Look over the lines below. Report each one that includes the string "counterclockwise".

··· DATA FOR THE TASK ···

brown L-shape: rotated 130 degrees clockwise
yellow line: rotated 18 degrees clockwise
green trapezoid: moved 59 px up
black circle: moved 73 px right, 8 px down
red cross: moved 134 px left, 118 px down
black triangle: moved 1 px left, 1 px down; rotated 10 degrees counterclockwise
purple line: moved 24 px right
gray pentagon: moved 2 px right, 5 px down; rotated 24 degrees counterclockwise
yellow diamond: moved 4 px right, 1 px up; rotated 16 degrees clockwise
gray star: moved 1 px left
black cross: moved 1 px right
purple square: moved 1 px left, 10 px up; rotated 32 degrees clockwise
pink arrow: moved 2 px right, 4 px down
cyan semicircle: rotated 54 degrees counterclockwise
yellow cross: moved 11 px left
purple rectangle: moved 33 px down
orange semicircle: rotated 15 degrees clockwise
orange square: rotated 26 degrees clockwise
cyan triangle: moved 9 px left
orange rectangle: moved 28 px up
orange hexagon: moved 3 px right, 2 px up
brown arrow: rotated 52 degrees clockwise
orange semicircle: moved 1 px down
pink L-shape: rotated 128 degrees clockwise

···

▶ **RESPONSE AREA**
black triangle: moved 1 px left, 1 px down; rotated 10 degrees counterclockwise
gray pentagon: moved 2 px right, 5 px down; rotated 24 degrees counterclockwise
cyan semicircle: rotated 54 degrees counterclockwise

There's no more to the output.